WHAT YOU WILL DO: Starting at the first line of the listing below, repeat each line exactly until you have repeated the one containing "change=moved; old=myszka [brązowy];"; skip the pictures.

DATA IN THIS EXERCISE:

────────────────

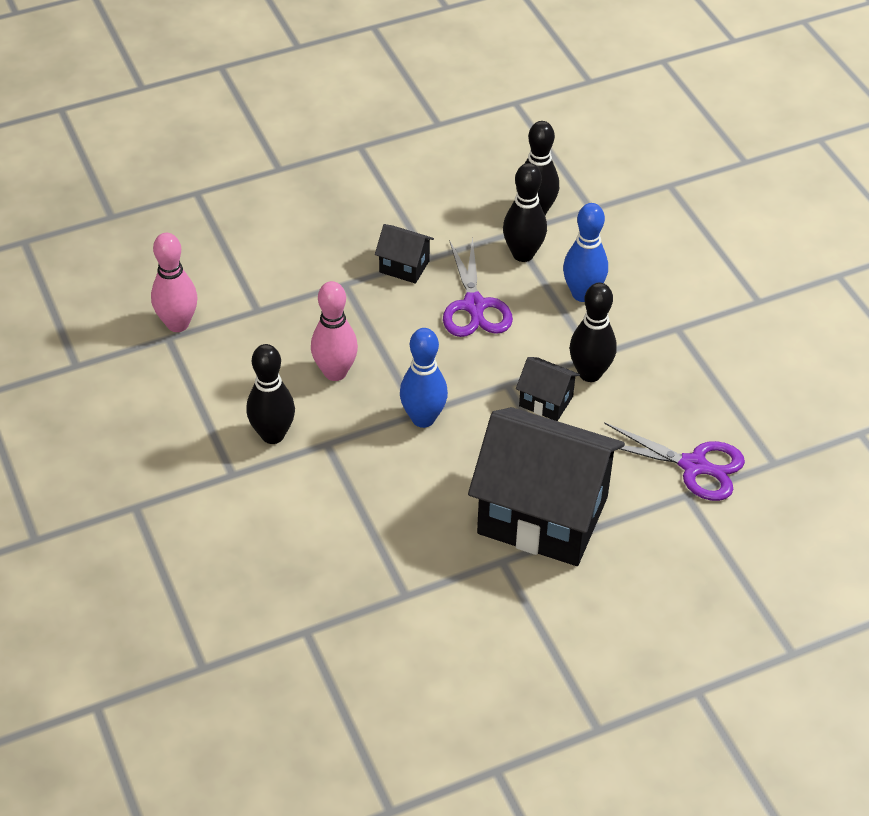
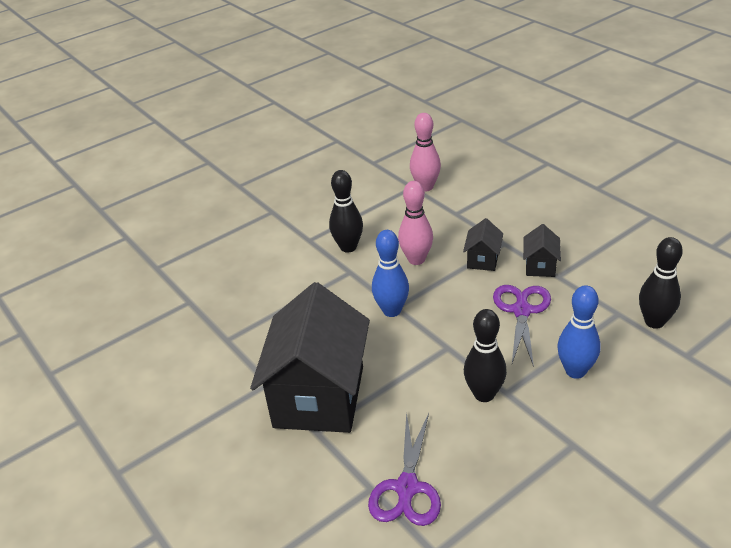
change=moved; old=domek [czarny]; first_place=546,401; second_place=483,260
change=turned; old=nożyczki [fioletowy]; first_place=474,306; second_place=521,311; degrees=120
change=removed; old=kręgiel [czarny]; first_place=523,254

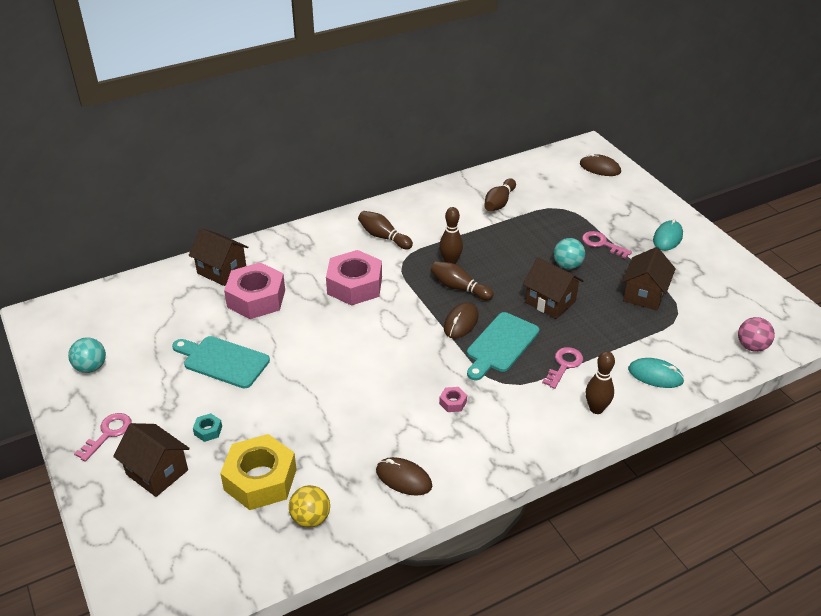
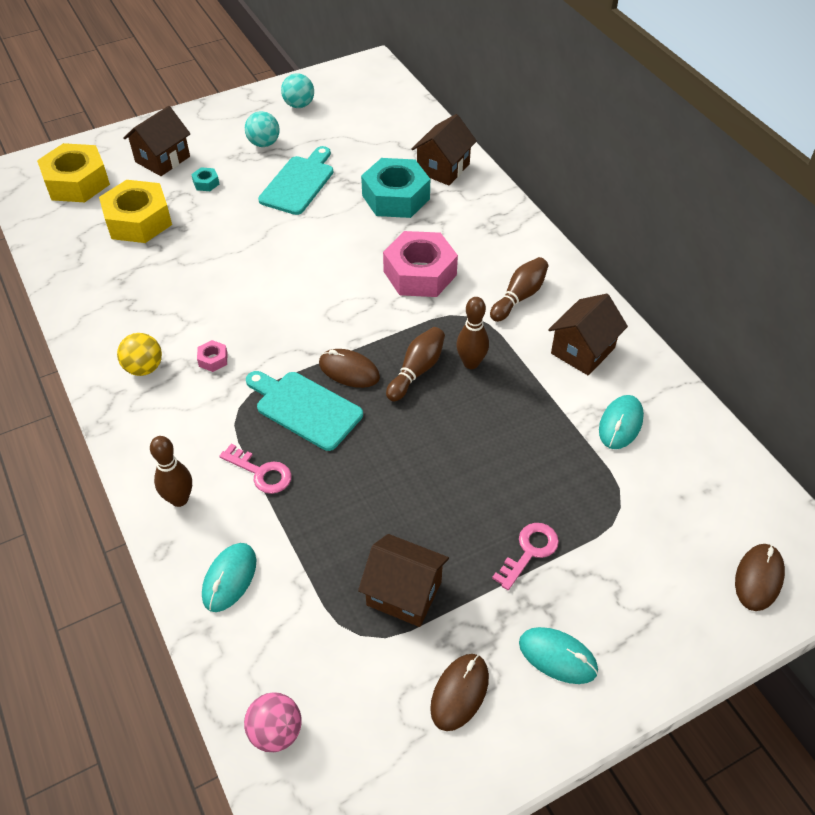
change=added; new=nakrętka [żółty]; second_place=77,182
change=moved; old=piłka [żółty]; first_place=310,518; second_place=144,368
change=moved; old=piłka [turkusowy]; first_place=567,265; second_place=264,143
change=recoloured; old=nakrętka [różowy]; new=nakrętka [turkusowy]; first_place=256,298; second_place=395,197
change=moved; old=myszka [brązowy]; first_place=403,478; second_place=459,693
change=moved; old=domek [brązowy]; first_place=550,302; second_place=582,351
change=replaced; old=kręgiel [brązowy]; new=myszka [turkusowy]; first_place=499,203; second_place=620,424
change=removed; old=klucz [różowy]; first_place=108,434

────────────────

SOLUTION TO THIS TASK:
change=moved; old=domek [czarny]; first_place=546,401; second_place=483,260
change=turned; old=nożyczki [fioletowy]; first_place=474,306; second_place=521,311; degrees=120
change=removed; old=kręgiel [czarny]; first_place=523,254

change=added; new=nakrętka [żółty]; second_place=77,182
change=moved; old=piłka [żółty]; first_place=310,518; second_place=144,368
change=moved; old=piłka [turkusowy]; first_place=567,265; second_place=264,143
change=recoloured; old=nakrętka [różowy]; new=nakrętka [turkusowy]; first_place=256,298; second_place=395,197
change=moved; old=myszka [brązowy]; first_place=403,478; second_place=459,693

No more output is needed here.